▸ Exercise directions: Please copy each line of the records below that holds the word "yellow".

START Task material

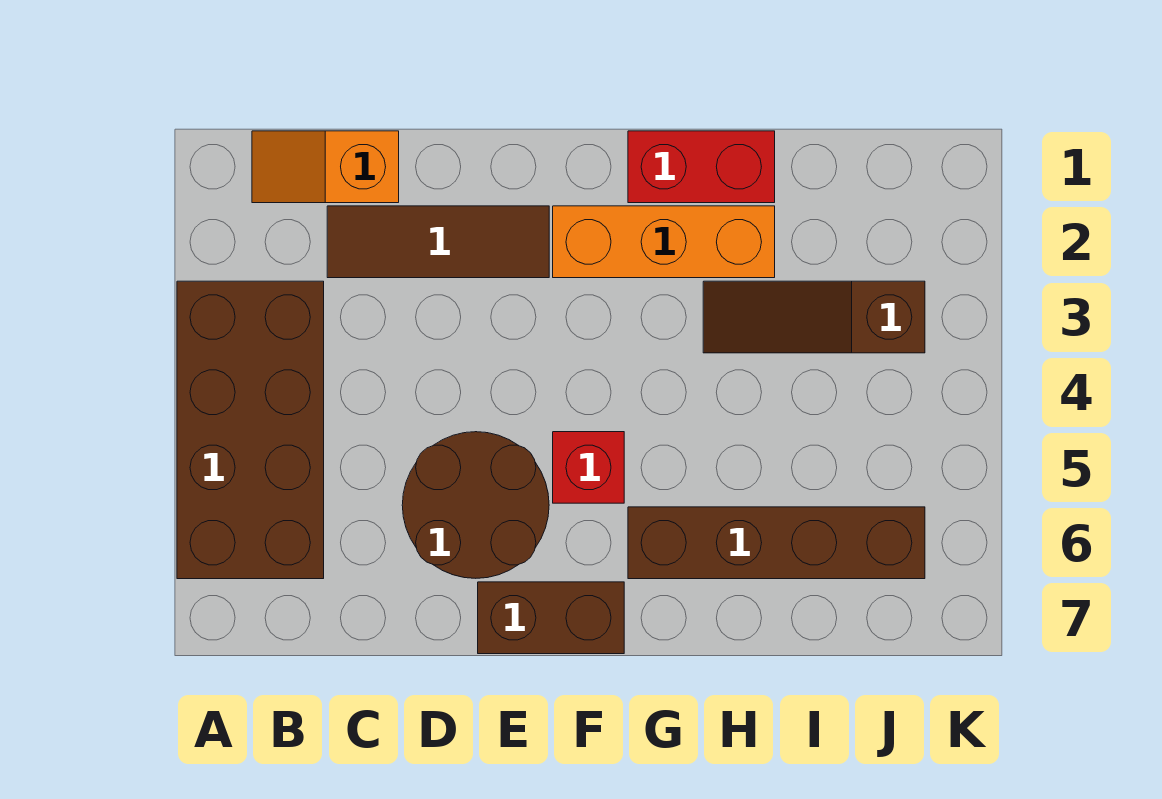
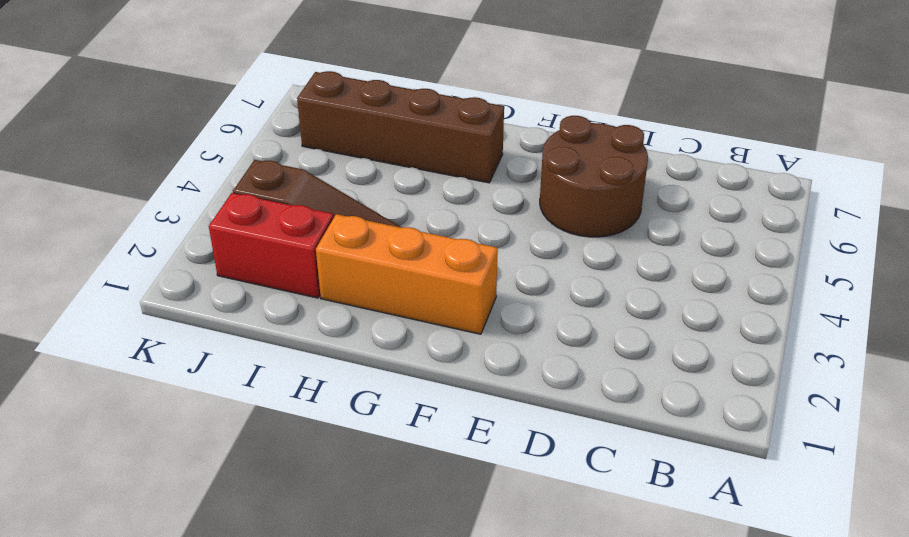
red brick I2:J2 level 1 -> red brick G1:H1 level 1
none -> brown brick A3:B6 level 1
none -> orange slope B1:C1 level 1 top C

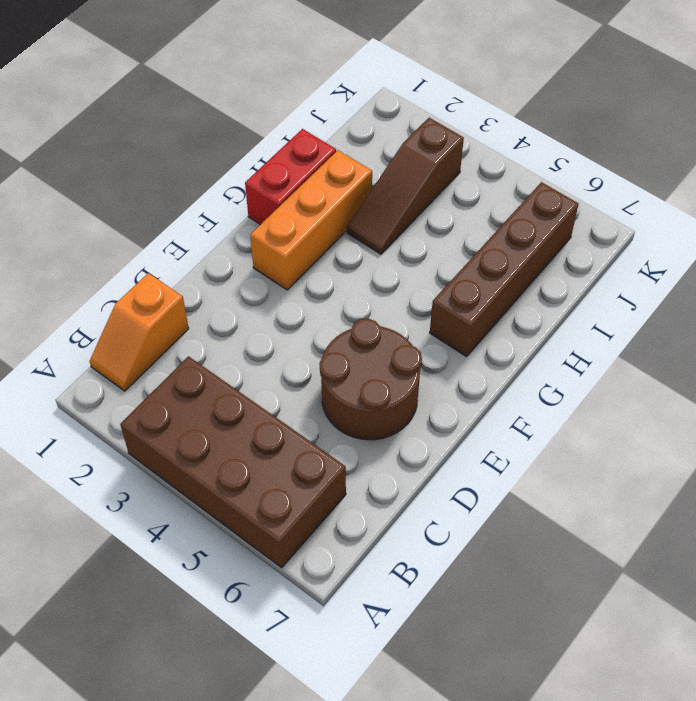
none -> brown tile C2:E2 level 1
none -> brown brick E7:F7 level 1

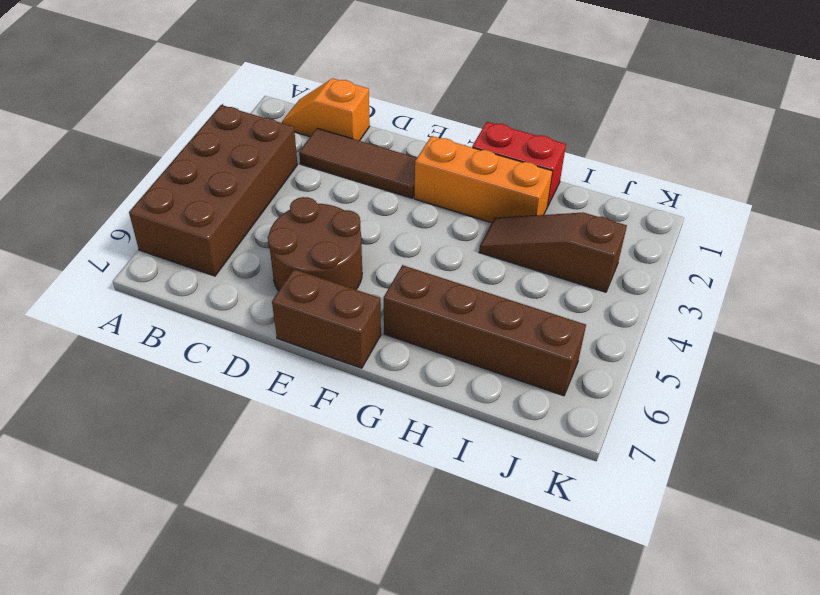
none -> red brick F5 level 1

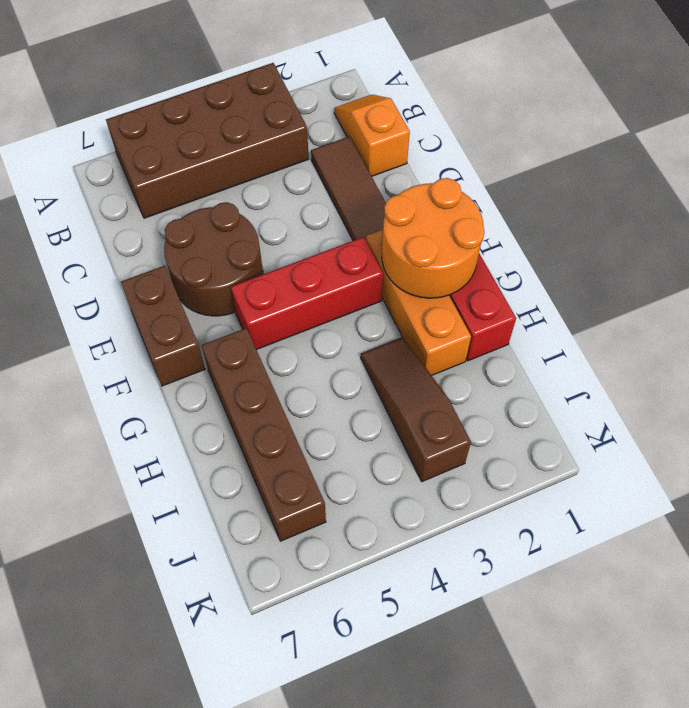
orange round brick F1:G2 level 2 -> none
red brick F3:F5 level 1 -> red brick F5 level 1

END Task material
START Task material

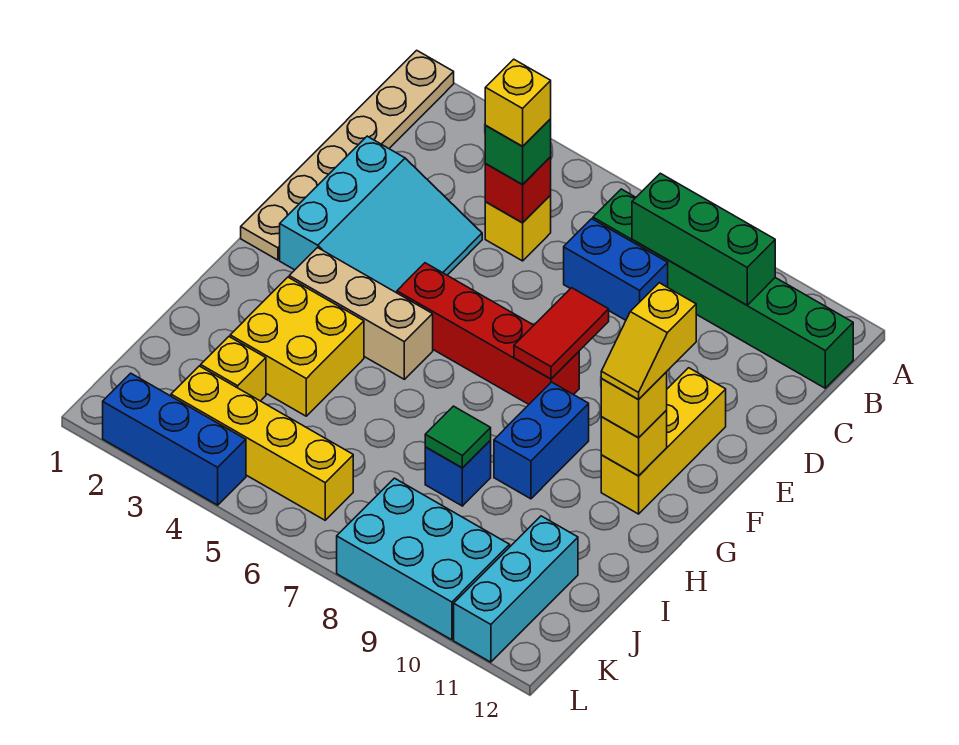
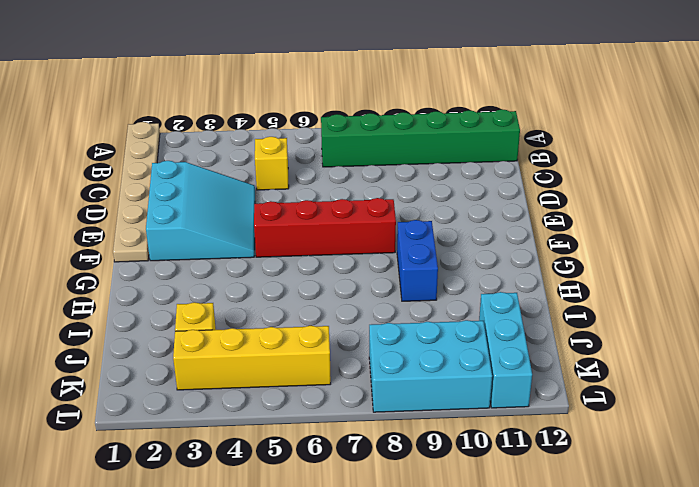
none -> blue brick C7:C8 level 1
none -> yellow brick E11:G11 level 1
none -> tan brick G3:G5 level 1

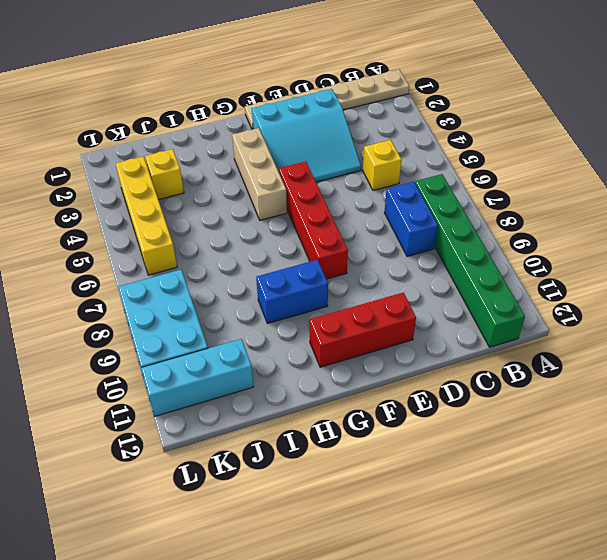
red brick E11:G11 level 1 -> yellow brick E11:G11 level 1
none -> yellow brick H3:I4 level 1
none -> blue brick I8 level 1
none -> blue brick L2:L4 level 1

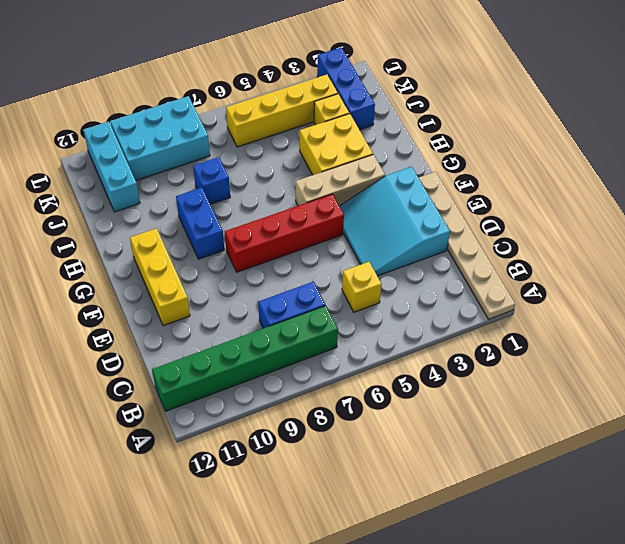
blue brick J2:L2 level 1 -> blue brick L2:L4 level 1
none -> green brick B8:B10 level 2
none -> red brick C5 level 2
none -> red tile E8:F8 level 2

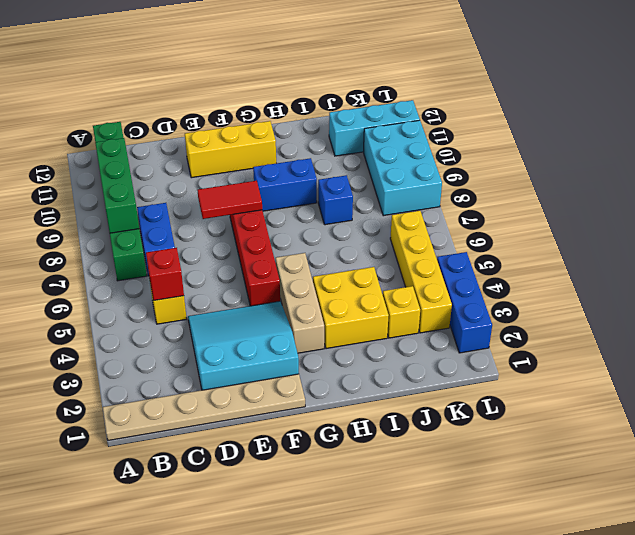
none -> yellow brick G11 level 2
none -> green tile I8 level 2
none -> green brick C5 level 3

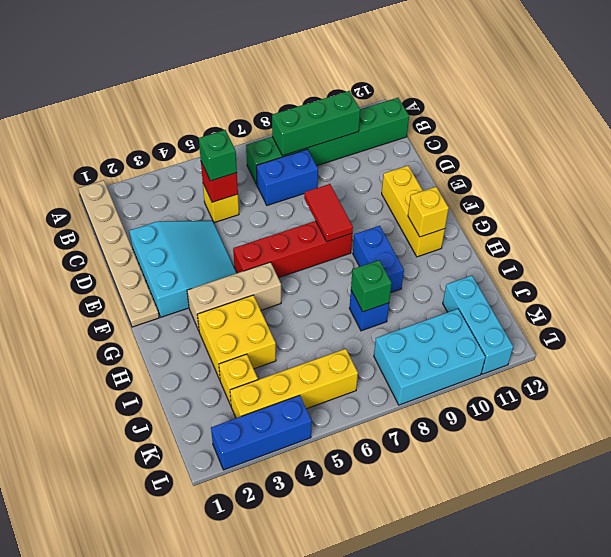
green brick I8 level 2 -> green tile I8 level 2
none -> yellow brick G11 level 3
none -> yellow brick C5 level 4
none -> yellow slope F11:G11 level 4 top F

END Task material

▸ Exercise response:
none -> yellow brick E11:G11 level 1
red brick E11:G11 level 1 -> yellow brick E11:G11 level 1
none -> yellow brick H3:I4 level 1
none -> yellow brick G11 level 2
none -> yellow brick G11 level 3
none -> yellow brick C5 level 4
none -> yellow slope F11:G11 level 4 top F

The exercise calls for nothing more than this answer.